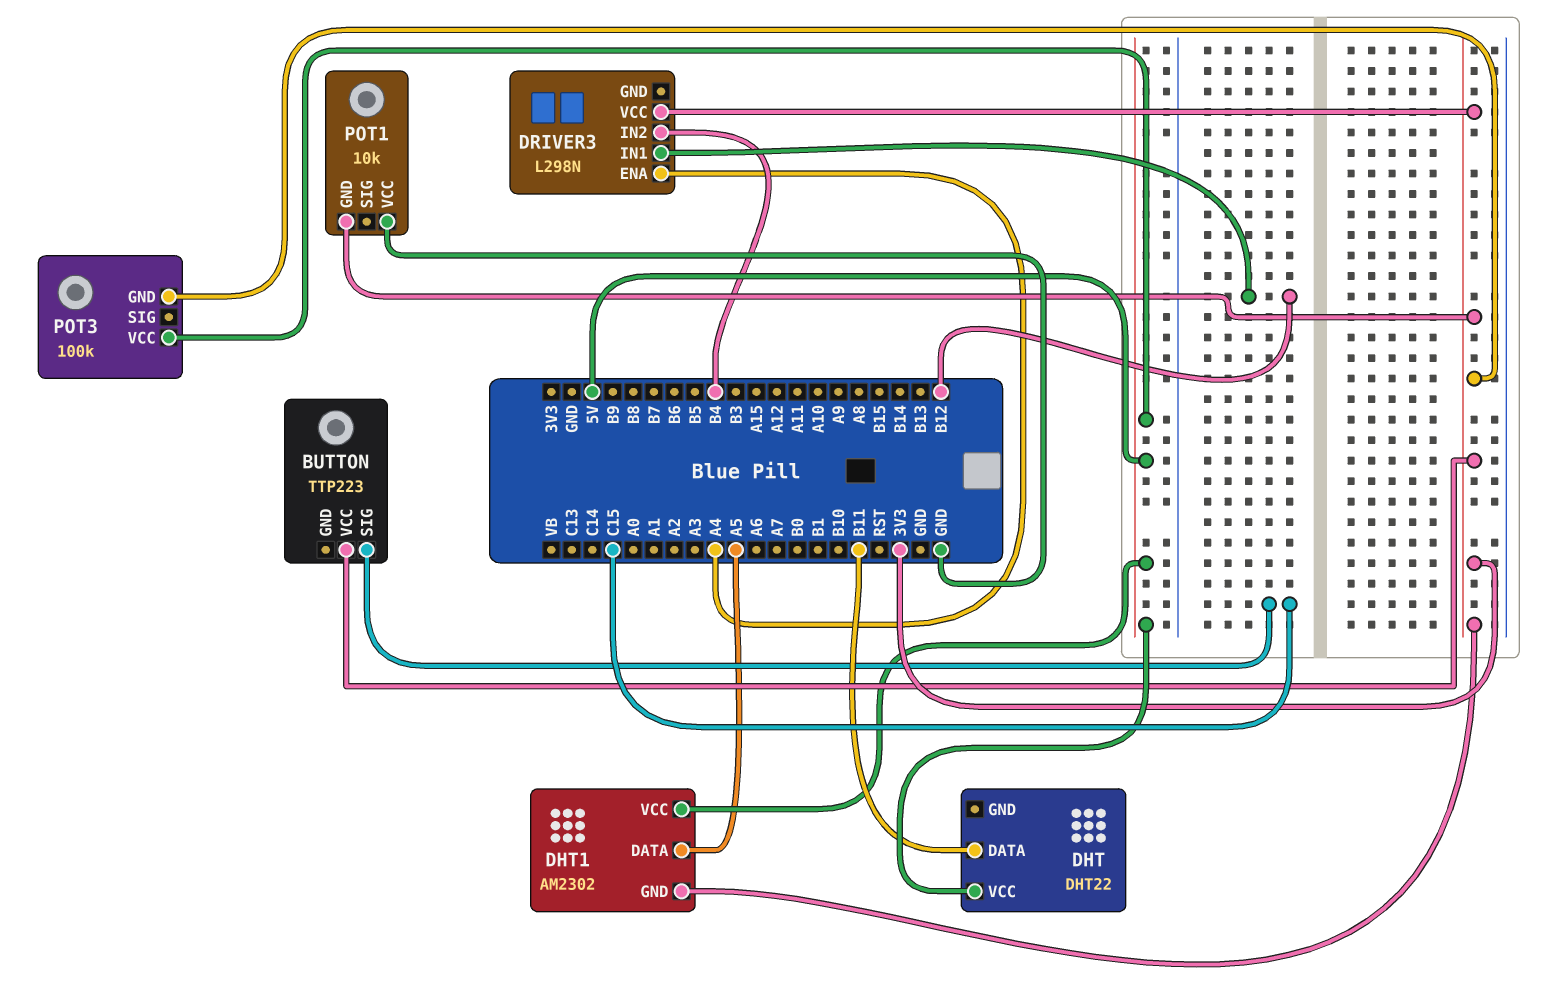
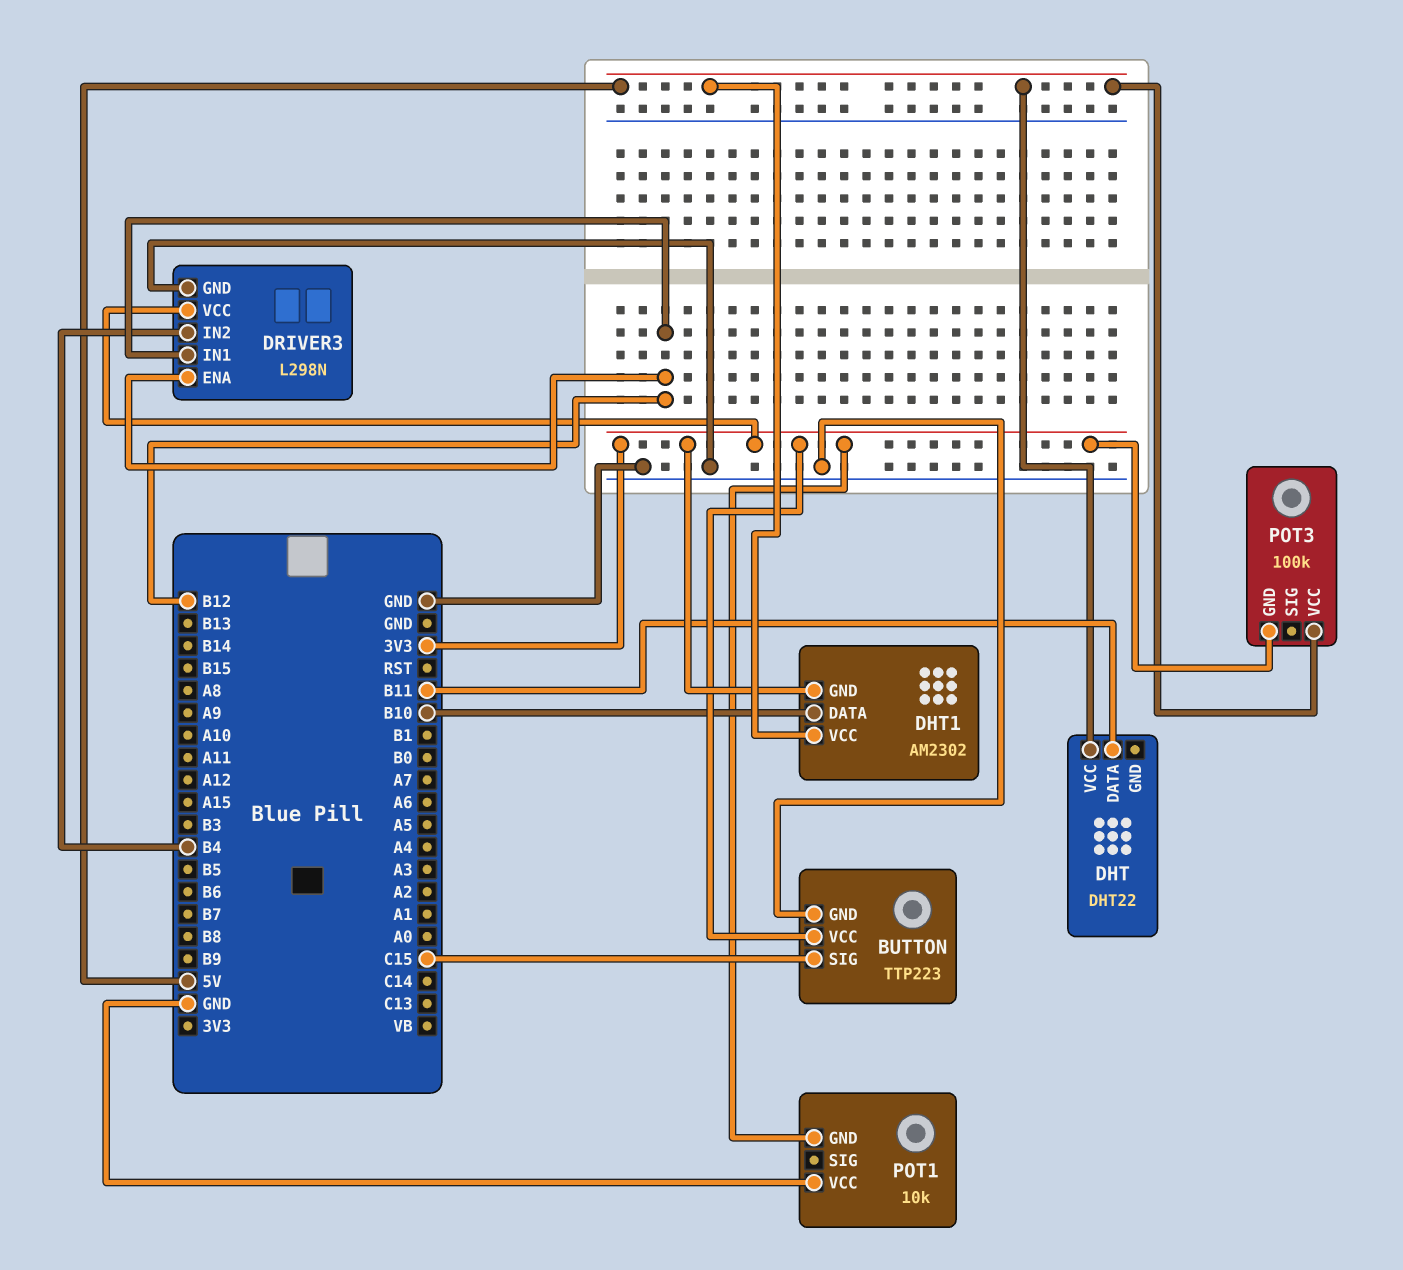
BUTTON pin GND: none -> GND
DHT1 pin DATA: A5 -> B10
DRIVER3 pin ENA: A4 -> B12
DRIVER3 pin GND: none -> GND

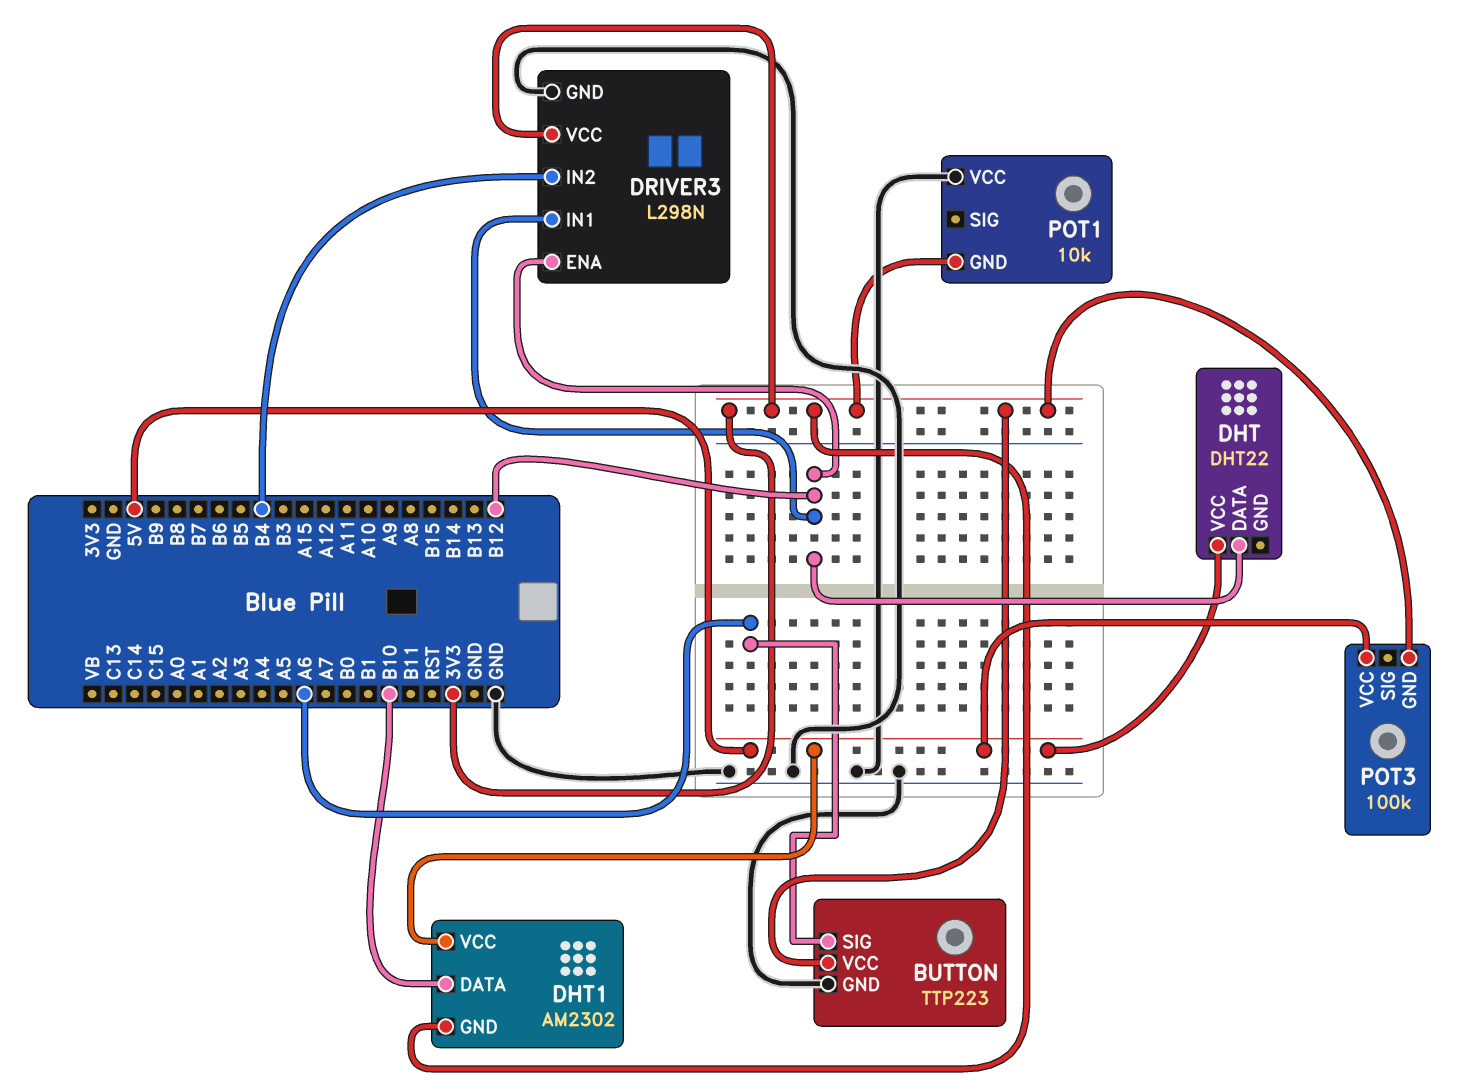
BUTTON pin SIG: C15 -> A6
DHT pin DATA: B11 -> B12

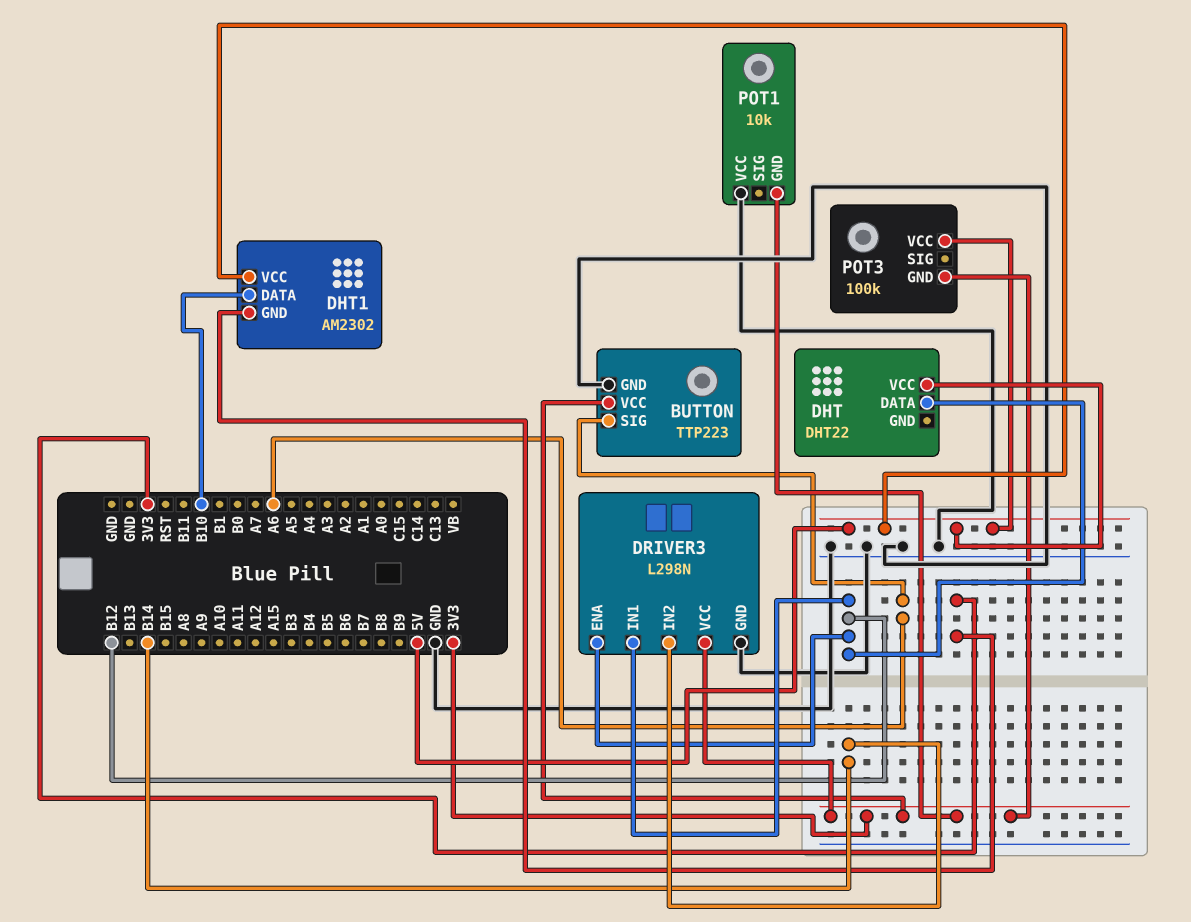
DRIVER3 pin IN2: B4 -> B14

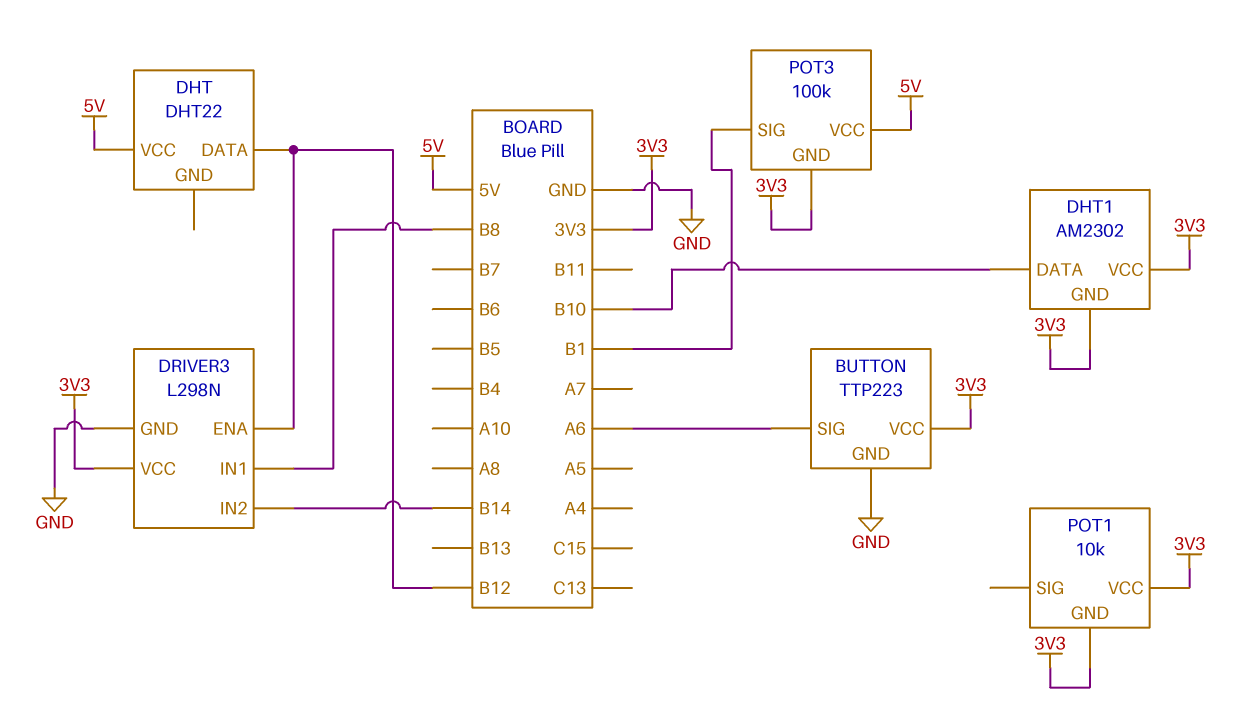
DHT1 pin VCC: 5V -> 3V3
DRIVER3 pin IN1: B12 -> B8
POT1 pin VCC: GND -> 3V3
POT3 pin SIG: none -> B1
□ □ □ □
**Directions**
From the first line to the last, reproduce the records above exactly and skip the pictures.

**Worked solution**
BUTTON pin GND: none -> GND
DHT1 pin DATA: A5 -> B10
DRIVER3 pin ENA: A4 -> B12
DRIVER3 pin GND: none -> GND

BUTTON pin SIG: C15 -> A6
DHT pin DATA: B11 -> B12

DRIVER3 pin IN2: B4 -> B14

DHT1 pin VCC: 5V -> 3V3
DRIVER3 pin IN1: B12 -> B8
POT1 pin VCC: GND -> 3V3
POT3 pin SIG: none -> B1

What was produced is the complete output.